=== Begin Enclosure ===
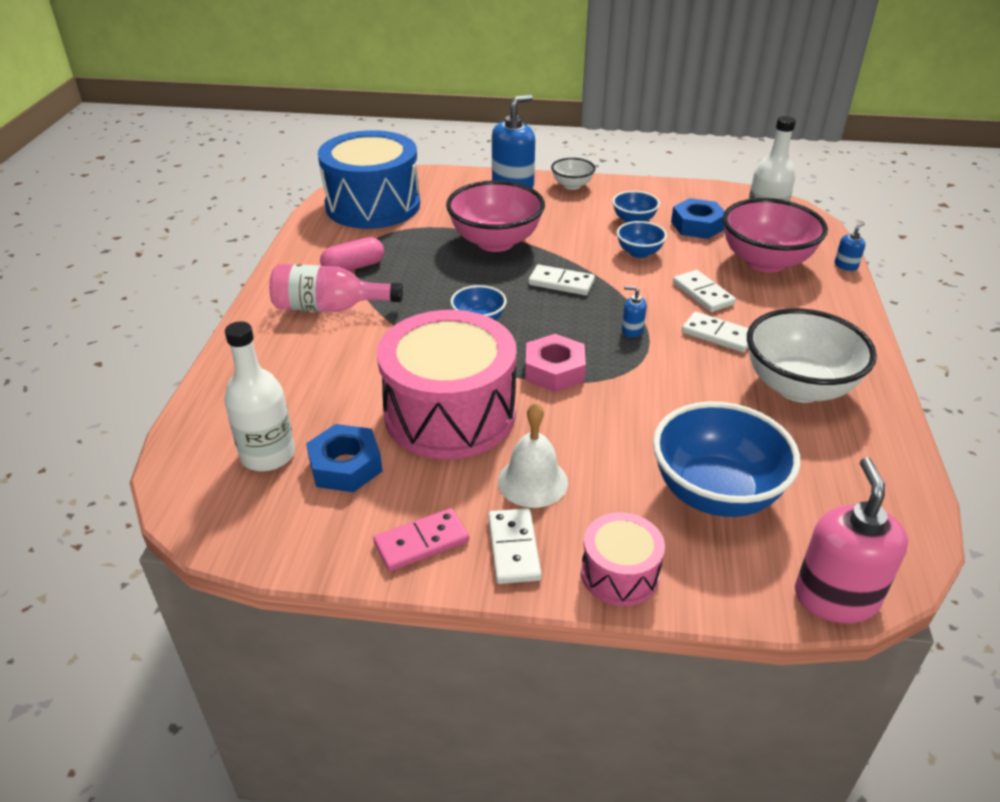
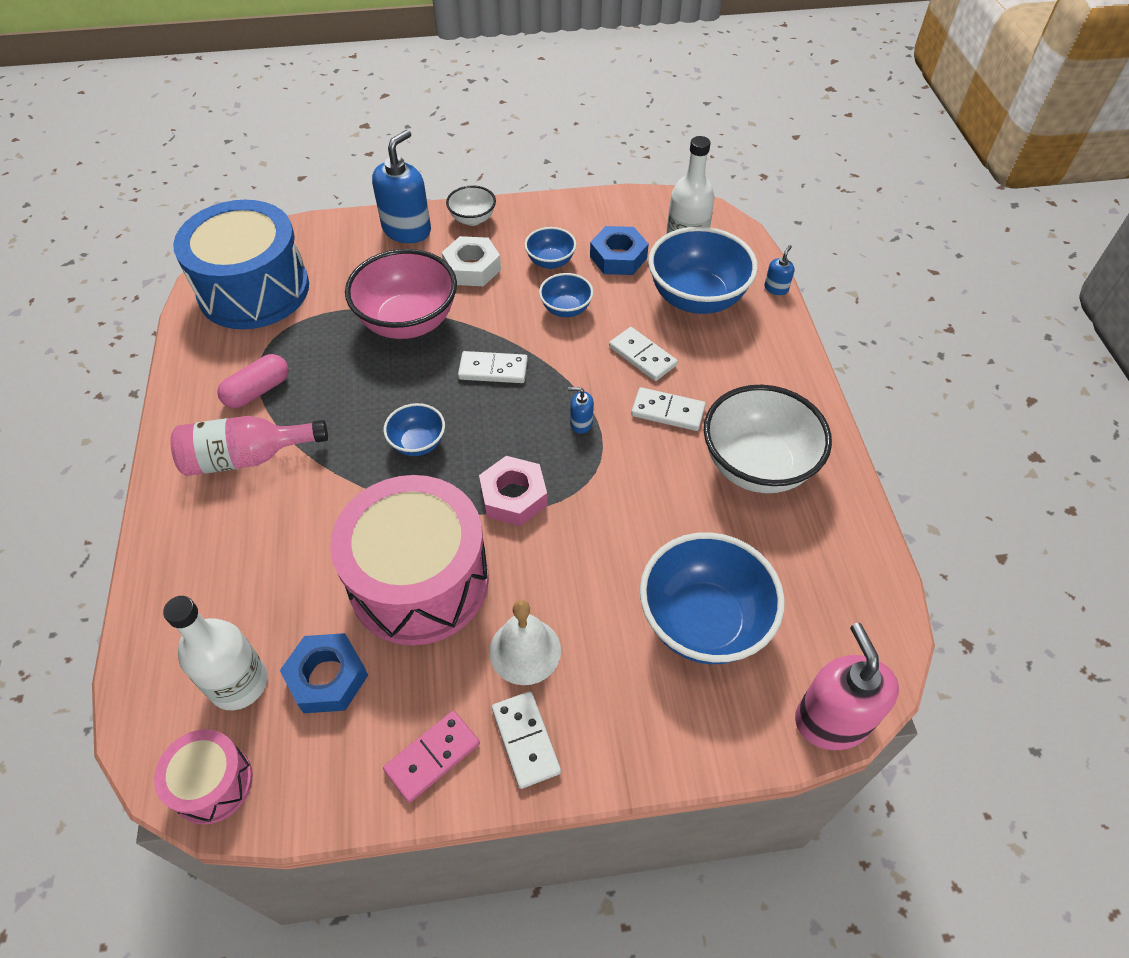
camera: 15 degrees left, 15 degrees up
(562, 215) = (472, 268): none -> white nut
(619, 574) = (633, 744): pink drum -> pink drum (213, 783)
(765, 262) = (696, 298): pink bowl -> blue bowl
=== End Enclosure ===
=== Begin Enclosure ===
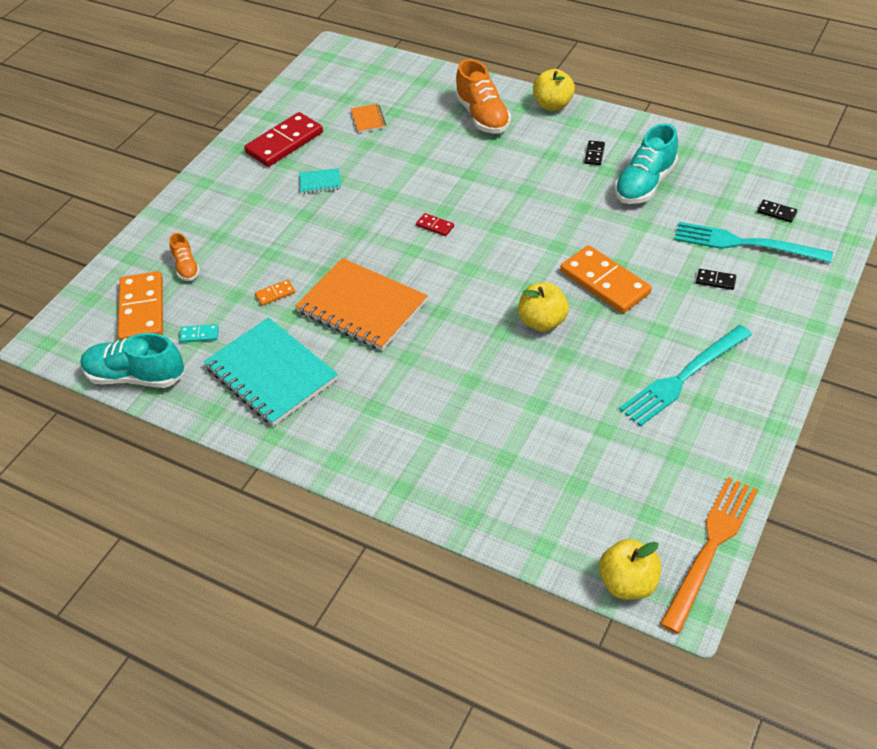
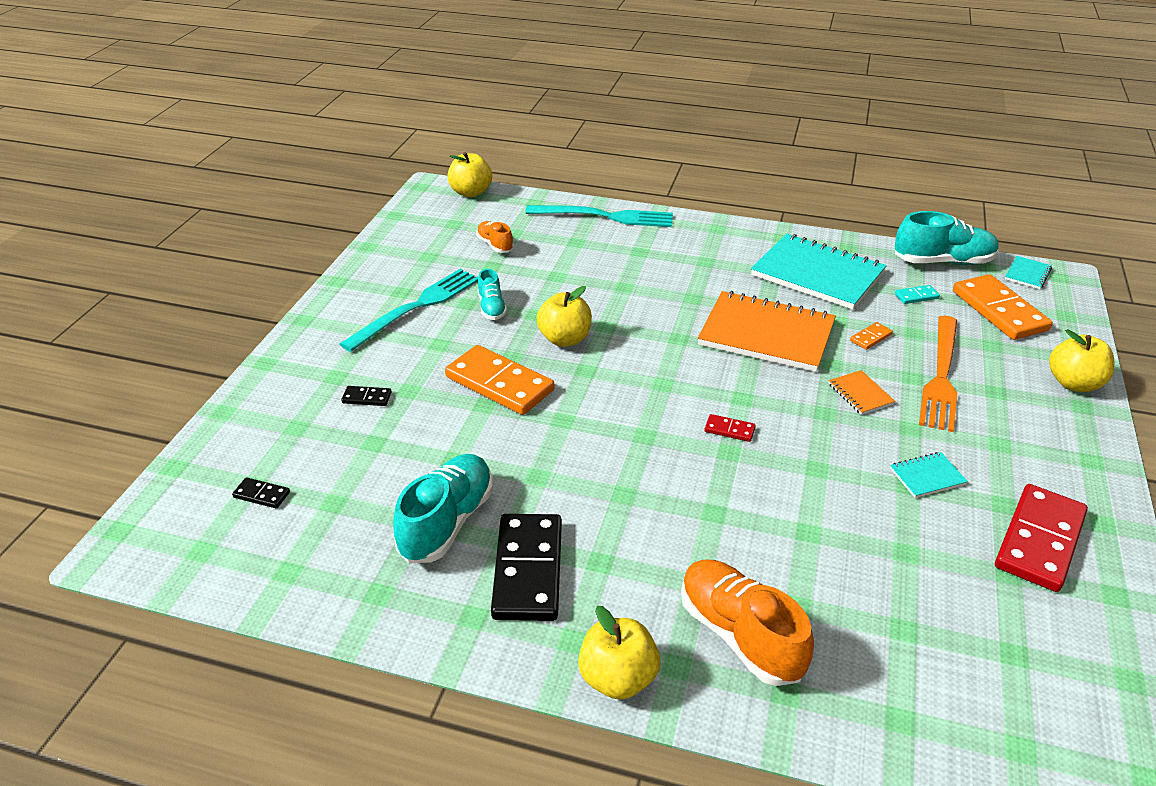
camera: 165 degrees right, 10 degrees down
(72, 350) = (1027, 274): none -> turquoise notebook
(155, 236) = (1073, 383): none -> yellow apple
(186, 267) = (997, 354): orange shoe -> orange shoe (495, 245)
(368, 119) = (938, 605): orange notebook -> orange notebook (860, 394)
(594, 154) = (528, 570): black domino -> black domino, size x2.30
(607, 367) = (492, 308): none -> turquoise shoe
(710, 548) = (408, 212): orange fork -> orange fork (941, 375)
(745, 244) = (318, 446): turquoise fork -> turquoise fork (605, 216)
=== End Enclosure ===
=== Begin Enclosure ===
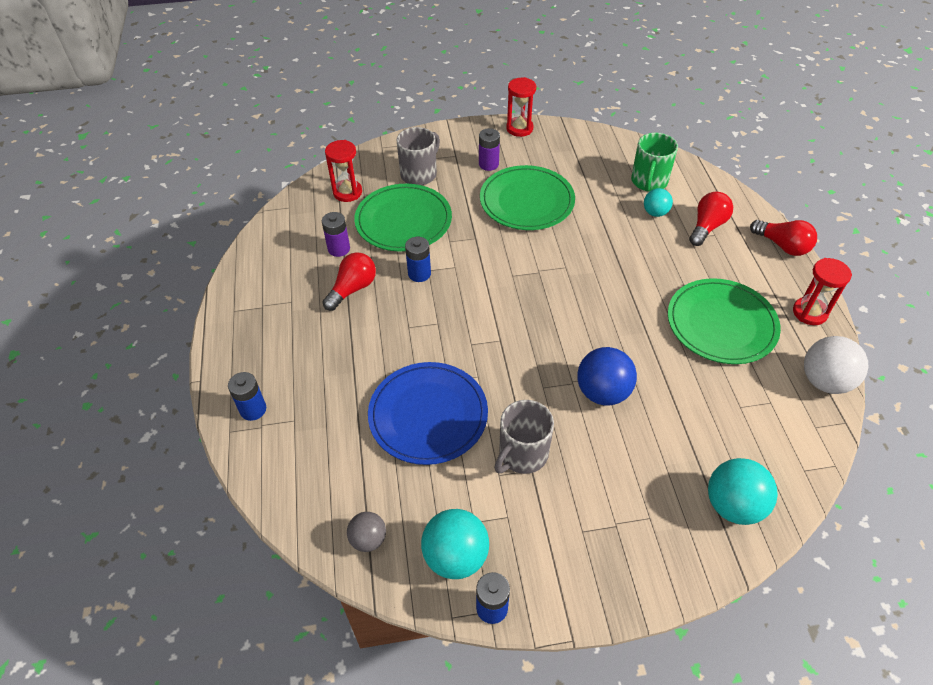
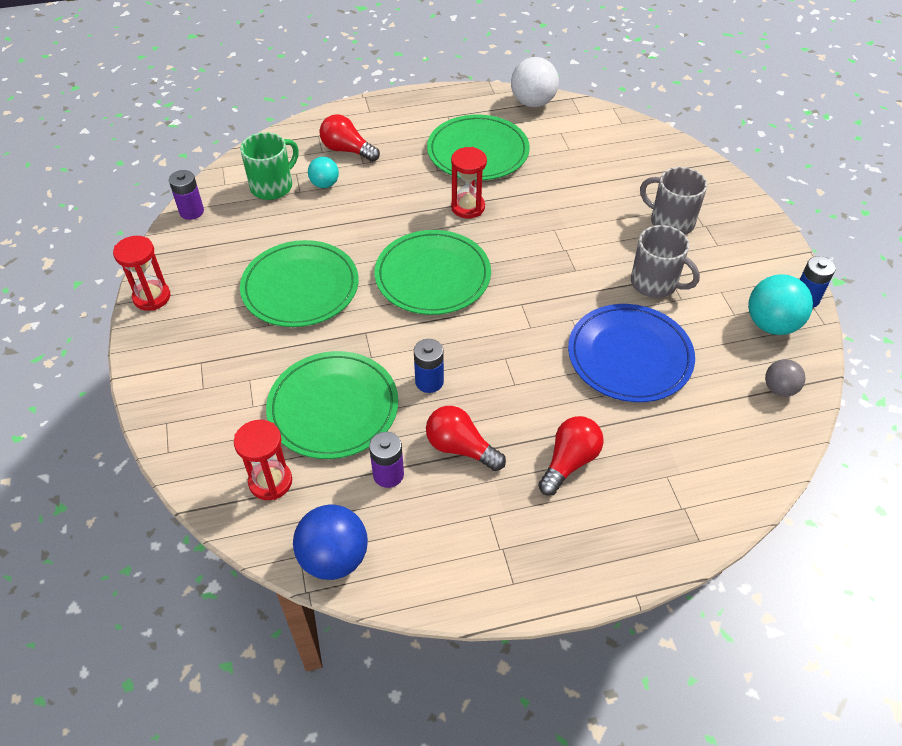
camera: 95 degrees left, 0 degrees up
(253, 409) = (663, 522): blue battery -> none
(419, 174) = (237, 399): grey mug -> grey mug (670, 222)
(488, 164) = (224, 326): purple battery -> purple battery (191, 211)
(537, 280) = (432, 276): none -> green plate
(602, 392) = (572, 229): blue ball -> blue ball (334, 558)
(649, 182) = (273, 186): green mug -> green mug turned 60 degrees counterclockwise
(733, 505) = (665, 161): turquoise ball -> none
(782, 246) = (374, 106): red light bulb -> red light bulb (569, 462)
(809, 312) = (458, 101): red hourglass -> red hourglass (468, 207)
=== End Enclosure ===
- _What is needed_: From the listing above, return the lines starting at the one with "(72, 350) = (1027, 274): none" and ending at the one with "(745, 244) = (318, 446): turquoise", both kept, exactly as they appear and nothing more.

- _Final answer_:
(72, 350) = (1027, 274): none -> turquoise notebook
(155, 236) = (1073, 383): none -> yellow apple
(186, 267) = (997, 354): orange shoe -> orange shoe (495, 245)
(368, 119) = (938, 605): orange notebook -> orange notebook (860, 394)
(594, 154) = (528, 570): black domino -> black domino, size x2.30
(607, 367) = (492, 308): none -> turquoise shoe
(710, 548) = (408, 212): orange fork -> orange fork (941, 375)
(745, 244) = (318, 446): turquoise fork -> turquoise fork (605, 216)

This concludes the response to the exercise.